* DIRECTIONS FOR THIS TASK: From the first line of the data below through the line bearing "C207: 22nF (VBUS, VS) -> 22nF (COM, VS)", reproduce each line exactly; do not include pictures.

[Source records]
*** Begin section ***
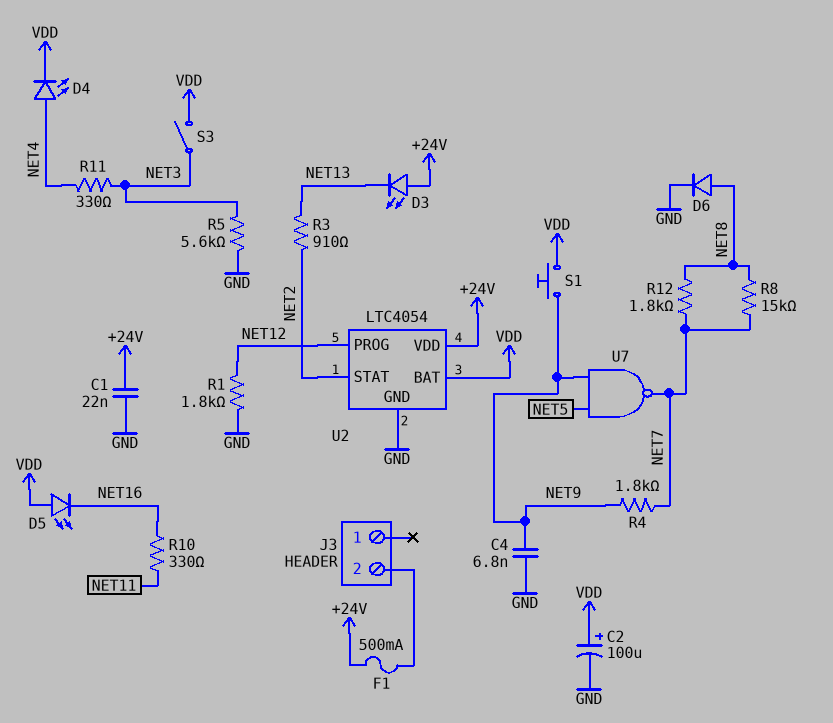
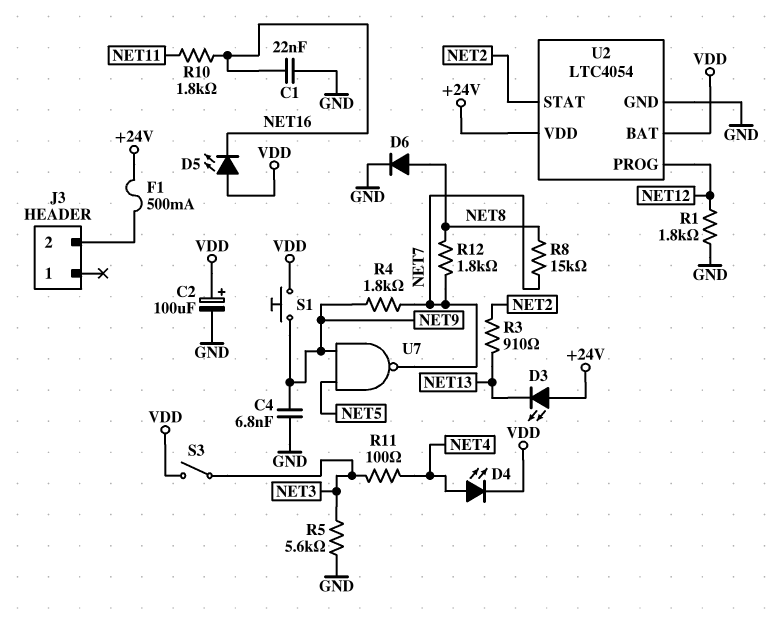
C1: 22nF (+24V, GND) -> 22nF (GND, NET16)
R10: 330 (NET11, NET16) -> 1.8k (NET11, NET16)
R11: 330 (NET3, NET4) -> 100 (NET3, NET4)

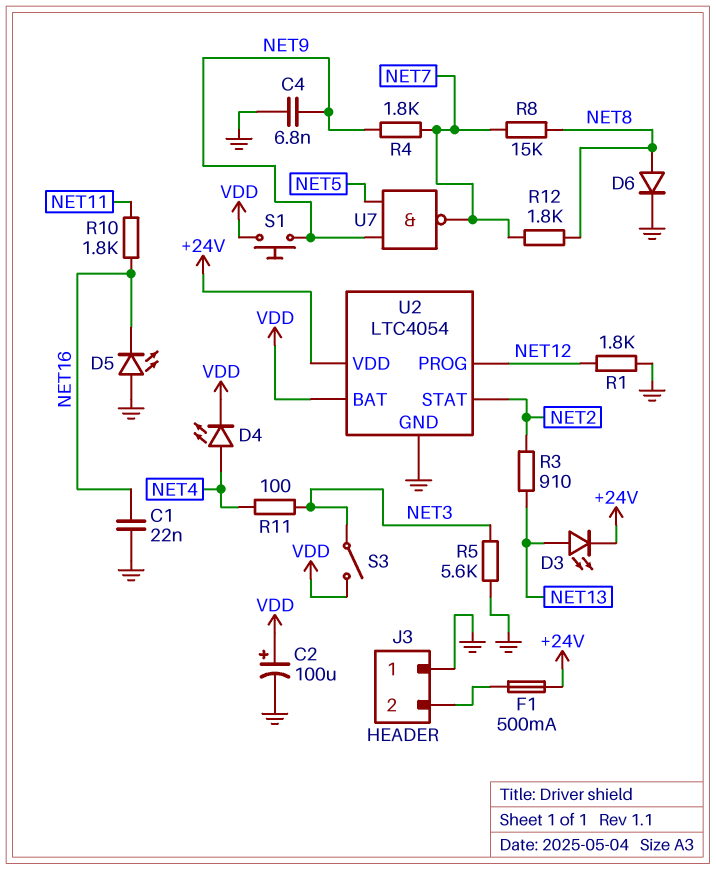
D3: LED (A +24V, K NET13) -> LED (A NET13, K +24V)
D5: LED (A VDD, K NET16) -> LED (A GND, K NET16)
J3 pin 1: none -> GND

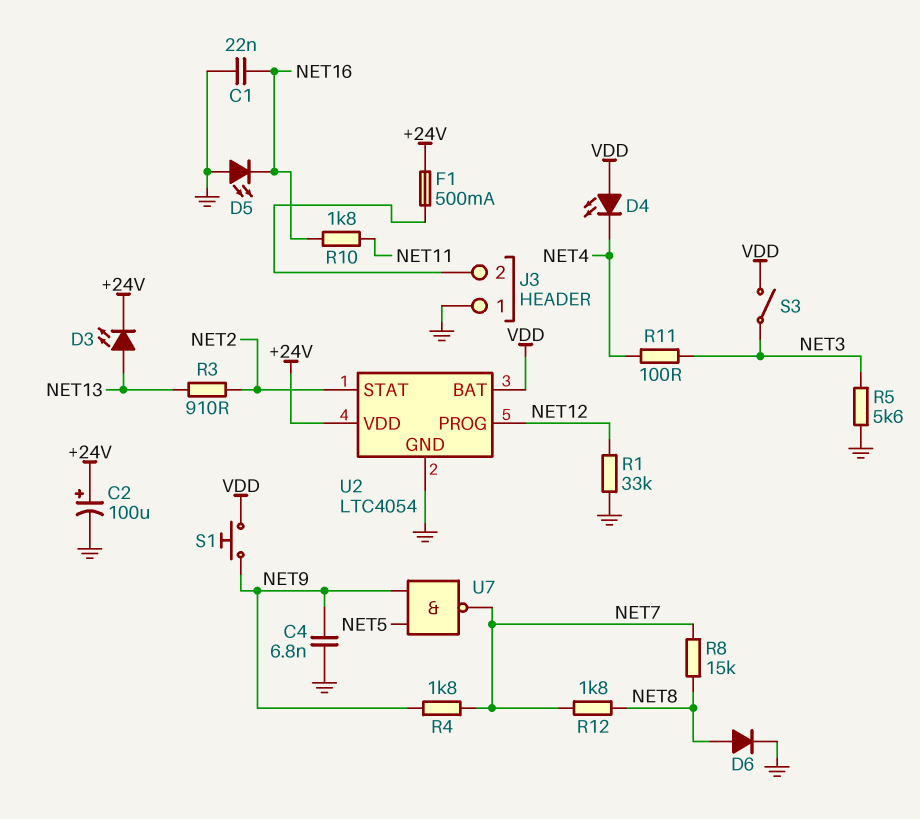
C2: 100uF (plus VDD, minus GND) -> 100uF (plus +24V, minus GND)
D4: LED (A NET4, K VDD) -> LED (A VDD, K NET4)
R1: 1.8k (GND, NET12) -> 33k (GND, NET12)

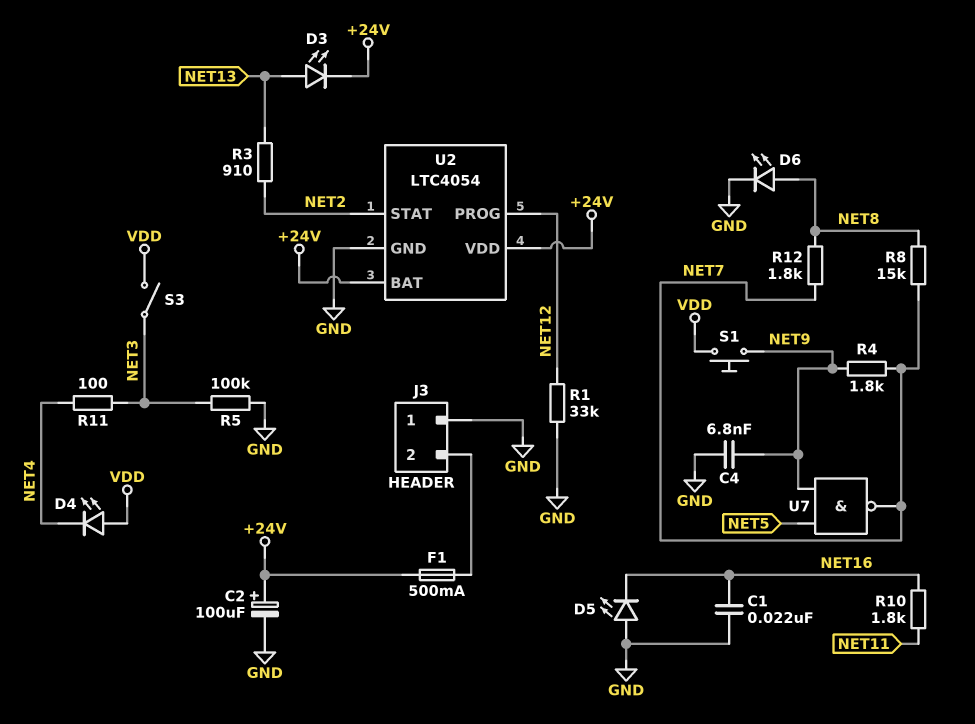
D6: diode (A NET8, K GND) -> LED (A NET8, K GND)
R5: 5.6k (GND, NET3) -> 100k (GND, NET3)
U2 pin BAT: VDD -> +24V

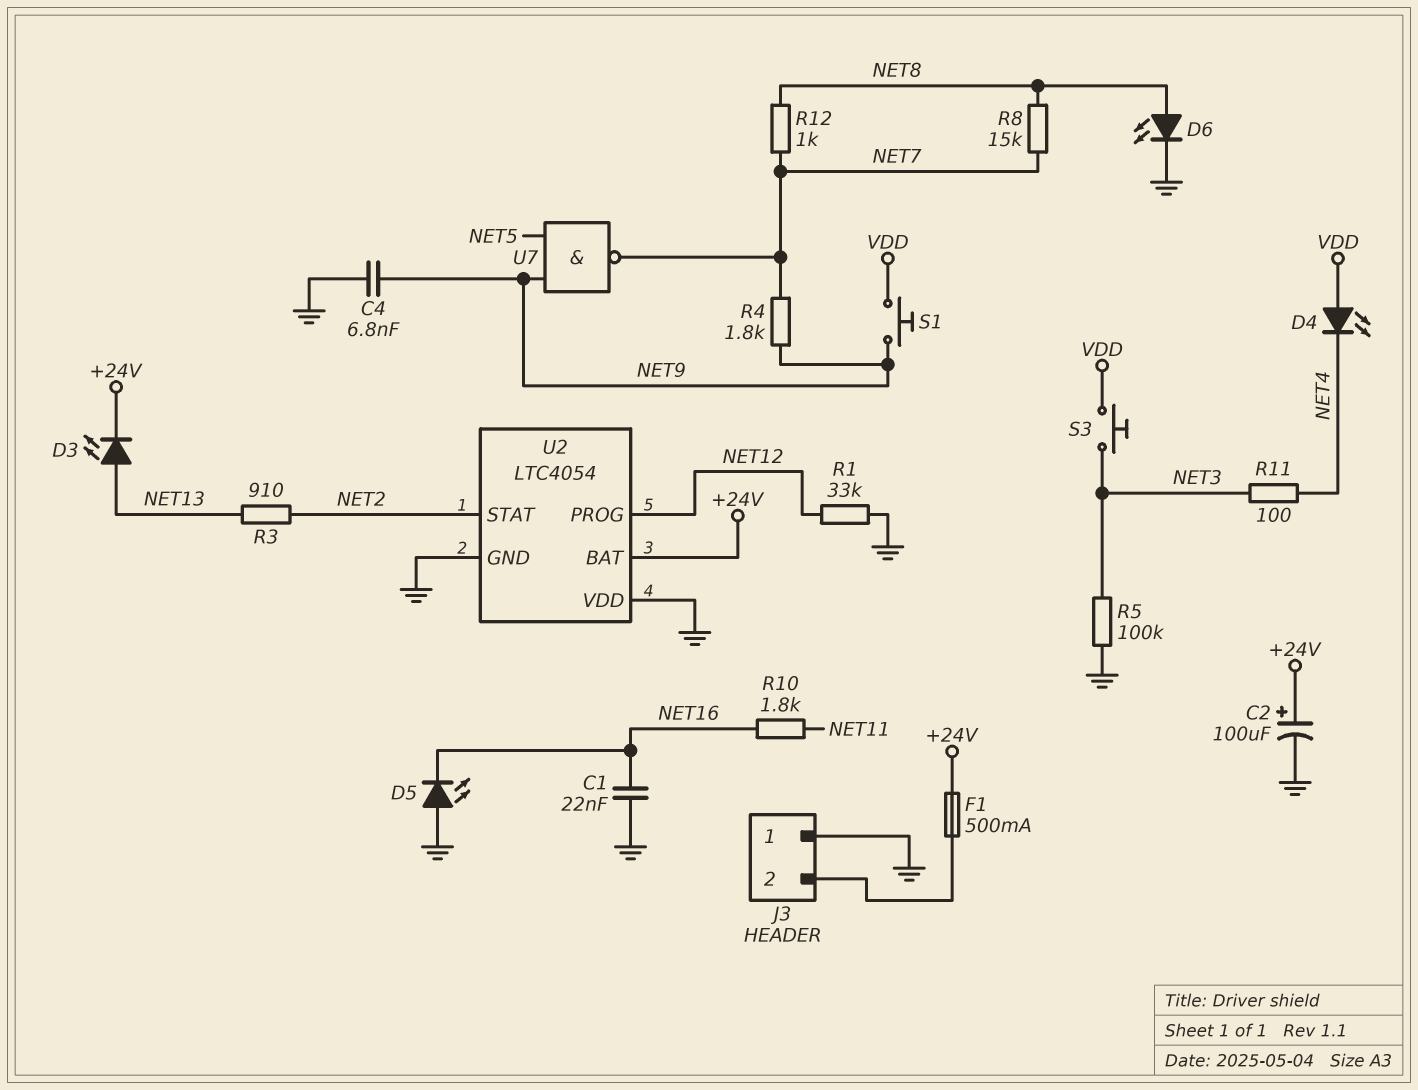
R12: 1.8k (NET7, NET8) -> 1k (NET7, NET8)
S3: switch (NET3, VDD) -> button (NET3, VDD)
U2 pin VDD: +24V -> GND

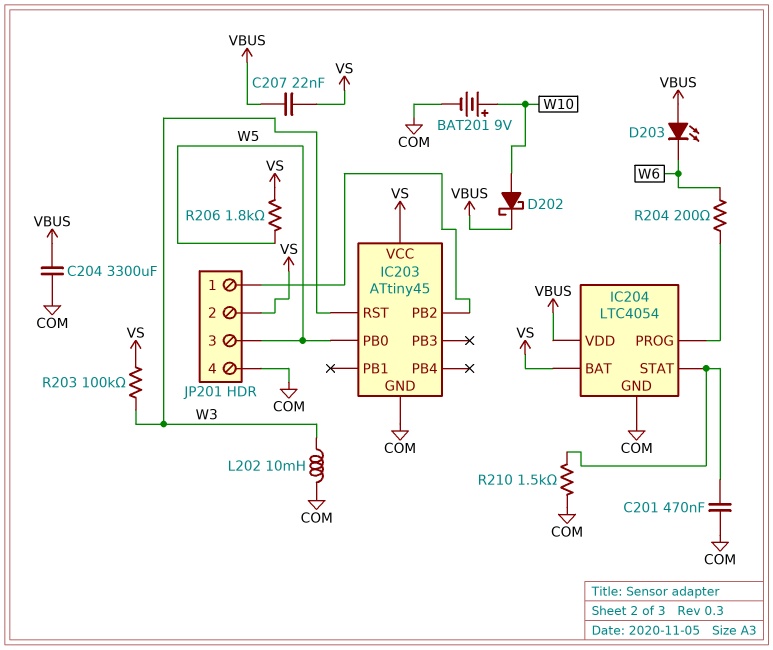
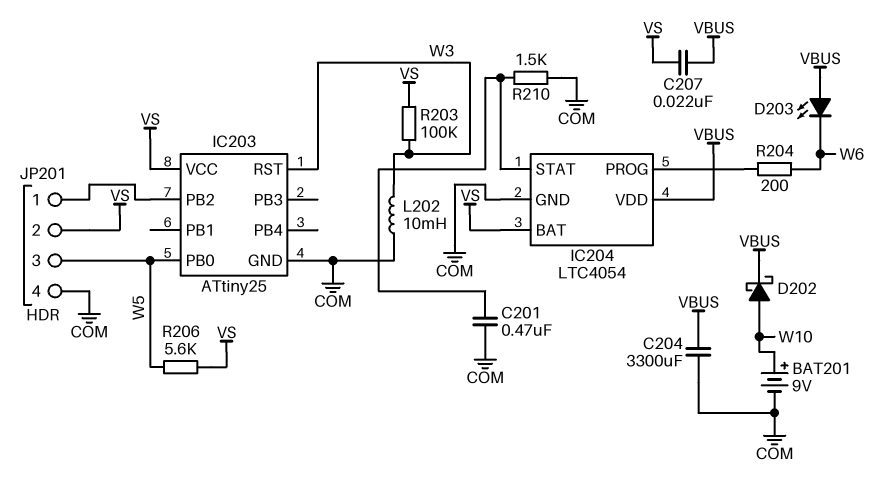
IC203: ATtiny45 -> ATtiny25
R206: 1.8k (VS, W5) -> 5.6k (VS, W5)

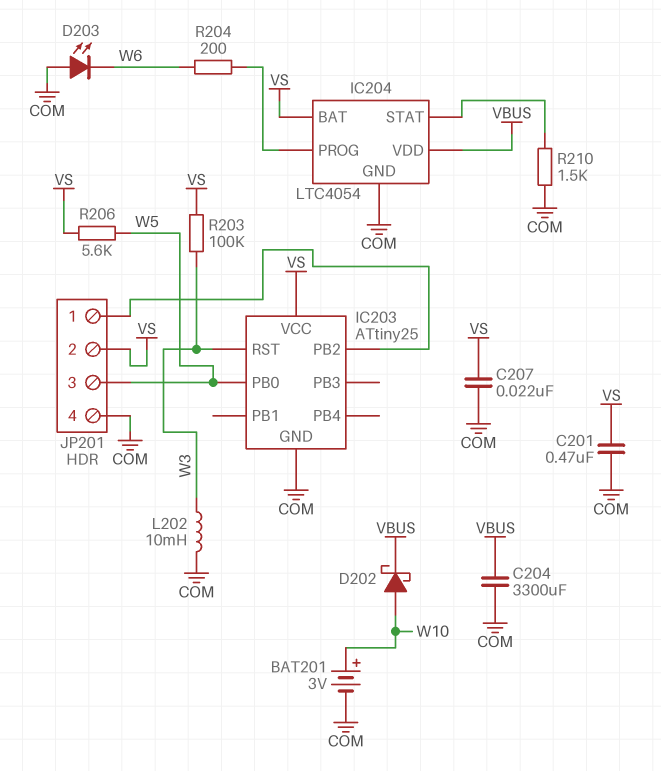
BAT201: 9V (plus W10, minus COM) -> 3V (plus W10, minus COM)
C201: 470nF (COM, IC204/STAT) -> 470nF (COM, VS)
C207: 22nF (VBUS, VS) -> 22nF (COM, VS)
D203: LED (A VBUS, K W6) -> LED (A COM, K W6)

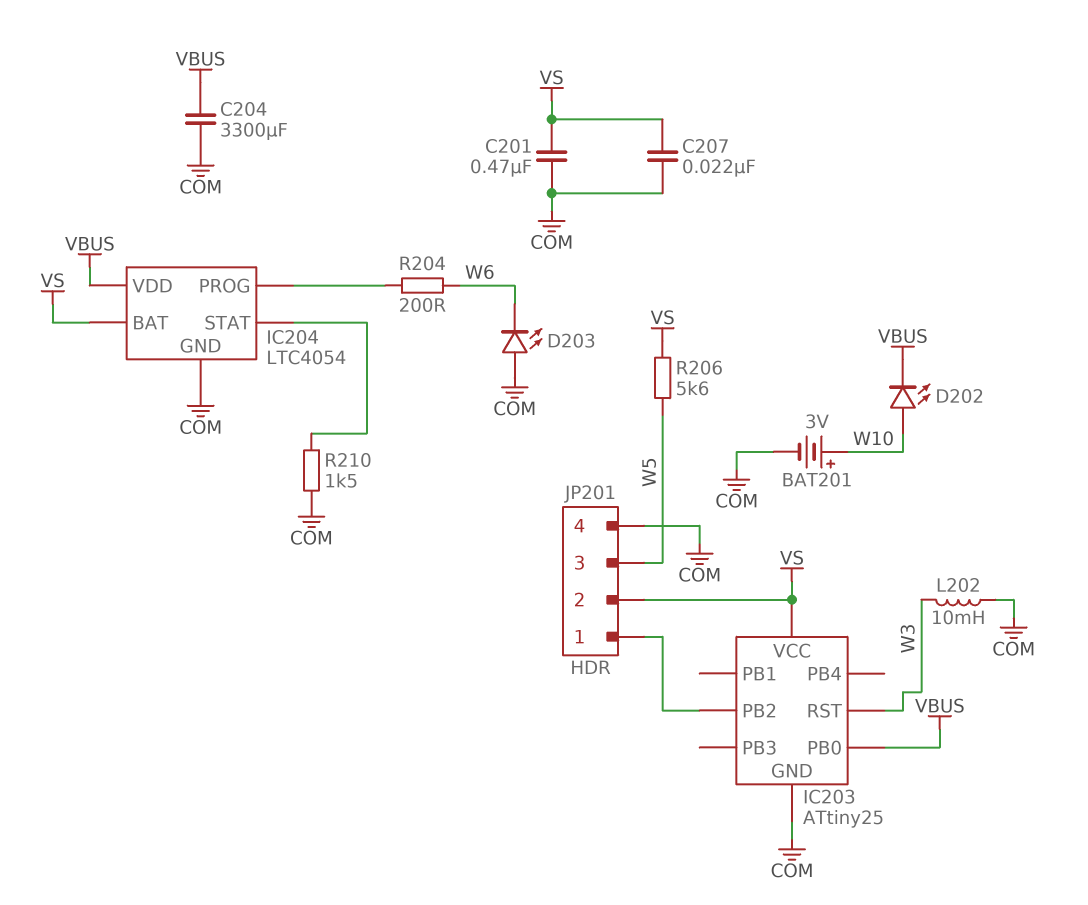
D202: schottky (A W10, K VBUS) -> LED (A W10, K VBUS)
IC203 pin PB0: W5 -> VBUS
R203: 100k (VS, W3) -> none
*** End section ***
* SOLUTION TO THE PROBLEM:
C1: 22nF (+24V, GND) -> 22nF (GND, NET16)
R10: 330 (NET11, NET16) -> 1.8k (NET11, NET16)
R11: 330 (NET3, NET4) -> 100 (NET3, NET4)

D3: LED (A +24V, K NET13) -> LED (A NET13, K +24V)
D5: LED (A VDD, K NET16) -> LED (A GND, K NET16)
J3 pin 1: none -> GND

C2: 100uF (plus VDD, minus GND) -> 100uF (plus +24V, minus GND)
D4: LED (A NET4, K VDD) -> LED (A VDD, K NET4)
R1: 1.8k (GND, NET12) -> 33k (GND, NET12)

D6: diode (A NET8, K GND) -> LED (A NET8, K GND)
R5: 5.6k (GND, NET3) -> 100k (GND, NET3)
U2 pin BAT: VDD -> +24V

R12: 1.8k (NET7, NET8) -> 1k (NET7, NET8)
S3: switch (NET3, VDD) -> button (NET3, VDD)
U2 pin VDD: +24V -> GND

IC203: ATtiny45 -> ATtiny25
R206: 1.8k (VS, W5) -> 5.6k (VS, W5)

BAT201: 9V (plus W10, minus COM) -> 3V (plus W10, minus COM)
C201: 470nF (COM, IC204/STAT) -> 470nF (COM, VS)
C207: 22nF (VBUS, VS) -> 22nF (COM, VS)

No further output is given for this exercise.